▸ ABOUT THIS TASK
Please reproduce the line containing "black semicircle: (122, 25)" and every line after it in the records below, exactly and with nothing else.

Shape transformation data
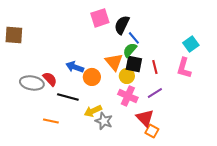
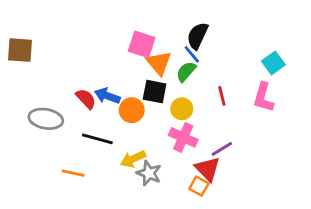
pink square: (100, 18) -> (142, 44), moved, turned 36
black semicircle: (122, 25) -> (198, 36), moved
orange triangle: (114, 62) -> (159, 63), moved
black square: (134, 64) -> (155, 92), moved
red semicircle: (50, 79) -> (86, 99), moved
purple line: (155, 93) -> (222, 149), moved
orange square: (152, 131) -> (199, 186), moved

▸ ANSWER TO THIS PROBLEM
black semicircle: (122, 25) -> (198, 36), moved
orange triangle: (114, 62) -> (159, 63), moved
black square: (134, 64) -> (155, 92), moved
red semicircle: (50, 79) -> (86, 99), moved
purple line: (155, 93) -> (222, 149), moved
orange square: (152, 131) -> (199, 186), moved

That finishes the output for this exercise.